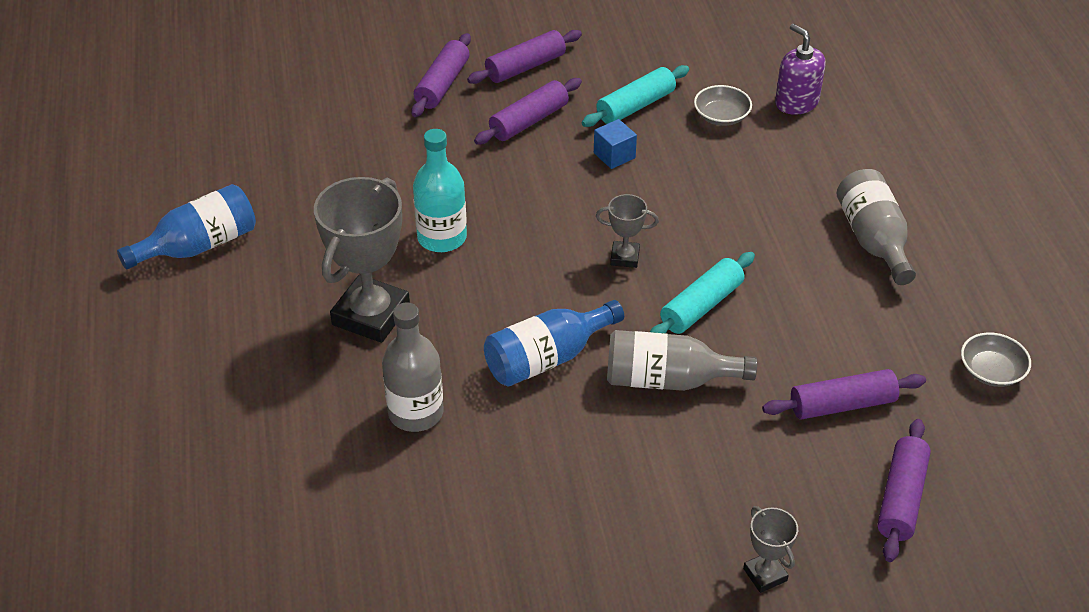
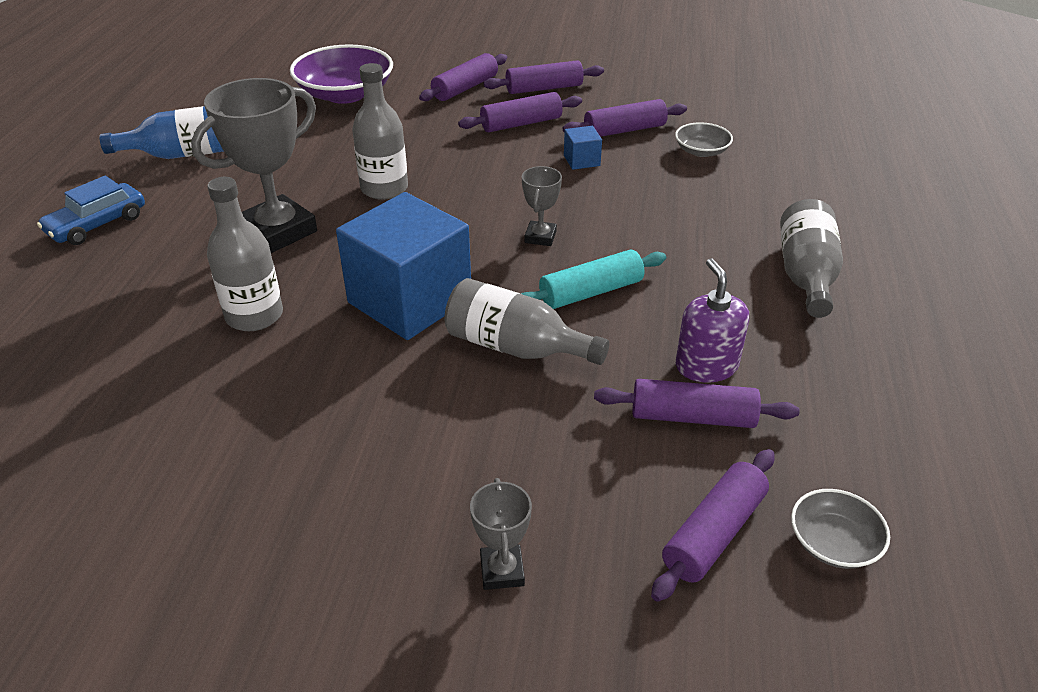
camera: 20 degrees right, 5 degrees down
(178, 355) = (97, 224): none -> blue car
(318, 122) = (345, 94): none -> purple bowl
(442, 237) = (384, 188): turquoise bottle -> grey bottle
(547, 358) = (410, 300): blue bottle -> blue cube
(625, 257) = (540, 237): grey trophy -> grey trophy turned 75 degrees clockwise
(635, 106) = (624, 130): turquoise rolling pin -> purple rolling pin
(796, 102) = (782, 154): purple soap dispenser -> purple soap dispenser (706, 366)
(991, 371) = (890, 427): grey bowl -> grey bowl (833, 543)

══════

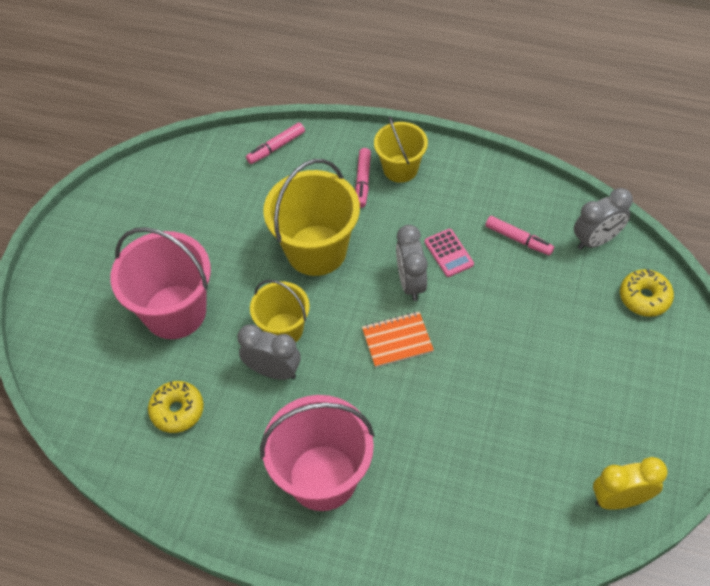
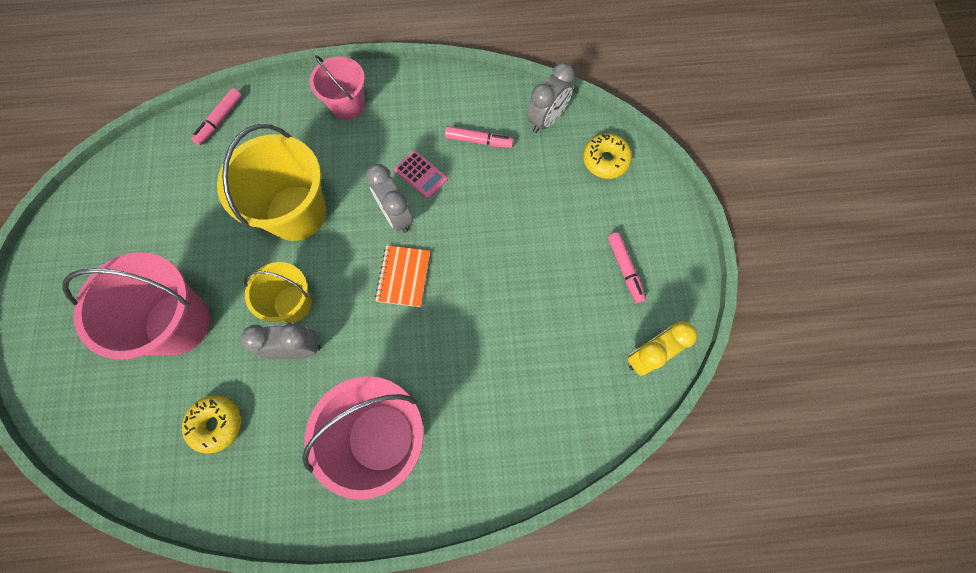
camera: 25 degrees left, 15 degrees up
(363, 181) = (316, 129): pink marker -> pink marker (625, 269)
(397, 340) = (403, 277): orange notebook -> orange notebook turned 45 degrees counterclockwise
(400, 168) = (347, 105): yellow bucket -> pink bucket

══════

* **YOUR ASSIGNMENT**
The entries above hold the needed span. Transcribe exactly the lines from the one with "camera: 20 degrees right, 5 degrees down" to the one with "(991, 371) = (890, 427): grey", both included.

* **EXERCISE OUTPUT**
camera: 20 degrees right, 5 degrees down
(178, 355) = (97, 224): none -> blue car
(318, 122) = (345, 94): none -> purple bowl
(442, 237) = (384, 188): turquoise bottle -> grey bottle
(547, 358) = (410, 300): blue bottle -> blue cube
(625, 257) = (540, 237): grey trophy -> grey trophy turned 75 degrees clockwise
(635, 106) = (624, 130): turquoise rolling pin -> purple rolling pin
(796, 102) = (782, 154): purple soap dispenser -> purple soap dispenser (706, 366)
(991, 371) = (890, 427): grey bowl -> grey bowl (833, 543)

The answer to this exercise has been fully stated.